TASK PROMPT: All of the entries must be reproduced exactly, with no images carried over.

[Data excerpts]
[Start of Attachment]
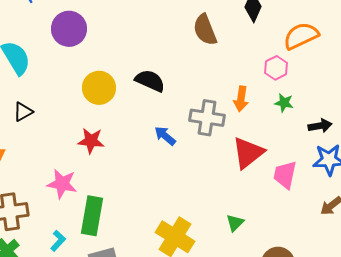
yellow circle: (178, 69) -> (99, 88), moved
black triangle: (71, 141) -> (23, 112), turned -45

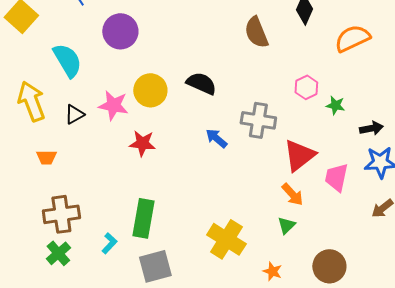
pink hexagon: (276, 68) -> (306, 87), moved
orange arrow: (241, 99) -> (292, 194), moved, turned -50
pink star: (62, 184) -> (113, 105), moved

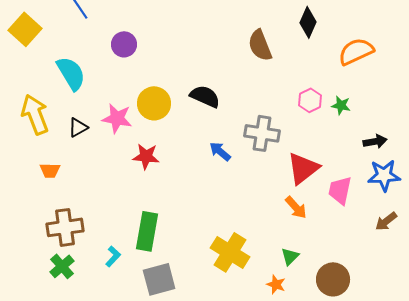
purple circle: (120, 31) -> (124, 44), size x0.7
green star: (335, 105) -> (341, 105), moved
green triangle: (286, 225) -> (290, 256), moved

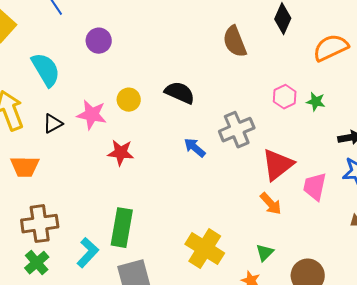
yellow circle: (154, 103) -> (129, 100), size x0.7
gray cross: (262, 133) -> (237, 130), turned -32
orange trapezoid: (50, 170) -> (25, 167), size x1.4
cyan L-shape: (113, 256) -> (88, 253), size x1.4

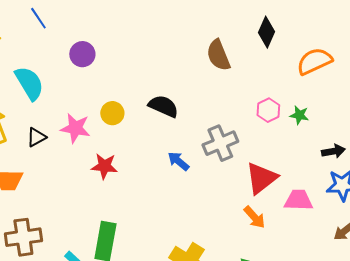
pink trapezoid: (315, 187) -> (298, 200), turned 80

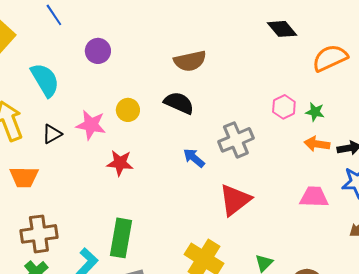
black diamond: (266, 32) -> (282, 29), turned -64
brown semicircle: (218, 55) -> (190, 61), moved, turned -80
red triangle: (261, 178) -> (235, 200), moved
orange arrow: (254, 217) -> (317, 144), moved, turned 140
[End of Attachment]
WORKED SOLUTION:
yellow circle: (178, 69) -> (99, 88), moved
black triangle: (71, 141) -> (23, 112), turned -45

pink hexagon: (276, 68) -> (306, 87), moved
orange arrow: (241, 99) -> (292, 194), moved, turned -50
pink star: (62, 184) -> (113, 105), moved

purple circle: (120, 31) -> (124, 44), size x0.7
green star: (335, 105) -> (341, 105), moved
green triangle: (286, 225) -> (290, 256), moved

yellow circle: (154, 103) -> (129, 100), size x0.7
gray cross: (262, 133) -> (237, 130), turned -32
orange trapezoid: (50, 170) -> (25, 167), size x1.4
cyan L-shape: (113, 256) -> (88, 253), size x1.4

pink trapezoid: (315, 187) -> (298, 200), turned 80

black diamond: (266, 32) -> (282, 29), turned -64
brown semicircle: (218, 55) -> (190, 61), moved, turned -80
red triangle: (261, 178) -> (235, 200), moved
orange arrow: (254, 217) -> (317, 144), moved, turned 140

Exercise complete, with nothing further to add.